* **EXERCISE AIM**: The line that contains "(164, 197) = (254, 264): yellow" marks the end: retype the data below exactly from its first line through that line.
START ENTRIES SHOWN
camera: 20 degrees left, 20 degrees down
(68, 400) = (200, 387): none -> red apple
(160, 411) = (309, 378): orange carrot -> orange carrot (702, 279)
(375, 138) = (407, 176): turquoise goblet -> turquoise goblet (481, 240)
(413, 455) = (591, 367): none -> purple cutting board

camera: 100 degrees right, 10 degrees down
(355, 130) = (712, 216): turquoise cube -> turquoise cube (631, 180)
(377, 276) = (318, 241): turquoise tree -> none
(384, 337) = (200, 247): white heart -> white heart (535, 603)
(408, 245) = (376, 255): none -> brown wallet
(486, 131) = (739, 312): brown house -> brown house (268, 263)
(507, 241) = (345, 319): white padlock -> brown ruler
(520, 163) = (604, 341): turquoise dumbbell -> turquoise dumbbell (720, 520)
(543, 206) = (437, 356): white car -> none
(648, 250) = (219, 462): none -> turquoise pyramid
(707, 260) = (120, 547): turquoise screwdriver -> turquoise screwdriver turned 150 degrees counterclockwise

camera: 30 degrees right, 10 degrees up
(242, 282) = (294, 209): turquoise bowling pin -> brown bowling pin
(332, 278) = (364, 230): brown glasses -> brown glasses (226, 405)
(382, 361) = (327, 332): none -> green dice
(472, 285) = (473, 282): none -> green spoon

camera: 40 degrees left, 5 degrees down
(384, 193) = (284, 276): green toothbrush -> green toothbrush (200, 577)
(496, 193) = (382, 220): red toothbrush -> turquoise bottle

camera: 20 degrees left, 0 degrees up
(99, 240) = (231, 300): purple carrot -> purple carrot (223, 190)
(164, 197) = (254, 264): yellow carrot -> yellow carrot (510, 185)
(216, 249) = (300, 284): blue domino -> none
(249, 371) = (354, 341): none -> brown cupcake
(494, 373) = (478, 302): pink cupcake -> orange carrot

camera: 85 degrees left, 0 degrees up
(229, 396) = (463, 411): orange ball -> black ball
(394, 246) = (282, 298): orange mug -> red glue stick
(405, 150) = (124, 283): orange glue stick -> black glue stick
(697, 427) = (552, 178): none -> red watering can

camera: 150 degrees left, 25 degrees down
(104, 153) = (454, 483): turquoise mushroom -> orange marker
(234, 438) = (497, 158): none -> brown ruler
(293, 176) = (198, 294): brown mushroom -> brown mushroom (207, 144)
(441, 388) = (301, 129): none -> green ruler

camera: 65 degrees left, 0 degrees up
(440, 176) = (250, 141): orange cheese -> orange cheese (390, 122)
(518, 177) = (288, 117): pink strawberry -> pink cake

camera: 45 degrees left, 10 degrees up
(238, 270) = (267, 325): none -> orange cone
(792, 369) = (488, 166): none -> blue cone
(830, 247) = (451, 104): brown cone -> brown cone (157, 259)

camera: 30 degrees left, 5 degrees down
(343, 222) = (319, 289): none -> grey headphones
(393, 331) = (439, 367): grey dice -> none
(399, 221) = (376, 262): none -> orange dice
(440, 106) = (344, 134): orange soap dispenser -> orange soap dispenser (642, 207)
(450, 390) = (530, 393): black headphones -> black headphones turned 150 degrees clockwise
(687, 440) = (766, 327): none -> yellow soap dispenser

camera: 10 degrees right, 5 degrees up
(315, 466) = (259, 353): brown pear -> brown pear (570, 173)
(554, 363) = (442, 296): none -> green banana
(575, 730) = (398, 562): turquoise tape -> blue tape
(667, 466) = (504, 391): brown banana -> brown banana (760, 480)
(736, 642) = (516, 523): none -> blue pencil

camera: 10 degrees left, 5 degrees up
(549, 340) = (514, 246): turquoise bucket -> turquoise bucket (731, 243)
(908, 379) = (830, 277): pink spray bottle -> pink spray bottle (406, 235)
END ENTRIES SHOWN
* **ANSWER FOR THIS EXERCISE**:
camera: 20 degrees left, 20 degrees down
(68, 400) = (200, 387): none -> red apple
(160, 411) = (309, 378): orange carrot -> orange carrot (702, 279)
(375, 138) = (407, 176): turquoise goblet -> turquoise goblet (481, 240)
(413, 455) = (591, 367): none -> purple cutting board

camera: 100 degrees right, 10 degrees down
(355, 130) = (712, 216): turquoise cube -> turquoise cube (631, 180)
(377, 276) = (318, 241): turquoise tree -> none
(384, 337) = (200, 247): white heart -> white heart (535, 603)
(408, 245) = (376, 255): none -> brown wallet
(486, 131) = (739, 312): brown house -> brown house (268, 263)
(507, 241) = (345, 319): white padlock -> brown ruler
(520, 163) = (604, 341): turquoise dumbbell -> turquoise dumbbell (720, 520)
(543, 206) = (437, 356): white car -> none
(648, 250) = (219, 462): none -> turquoise pyramid
(707, 260) = (120, 547): turquoise screwdriver -> turquoise screwdriver turned 150 degrees counterclockwise

camera: 30 degrees right, 10 degrees up
(242, 282) = (294, 209): turquoise bowling pin -> brown bowling pin
(332, 278) = (364, 230): brown glasses -> brown glasses (226, 405)
(382, 361) = (327, 332): none -> green dice
(472, 285) = (473, 282): none -> green spoon

camera: 40 degrees left, 5 degrees down
(384, 193) = (284, 276): green toothbrush -> green toothbrush (200, 577)
(496, 193) = (382, 220): red toothbrush -> turquoise bottle

camera: 20 degrees left, 0 degrees up
(99, 240) = (231, 300): purple carrot -> purple carrot (223, 190)
(164, 197) = (254, 264): yellow carrot -> yellow carrot (510, 185)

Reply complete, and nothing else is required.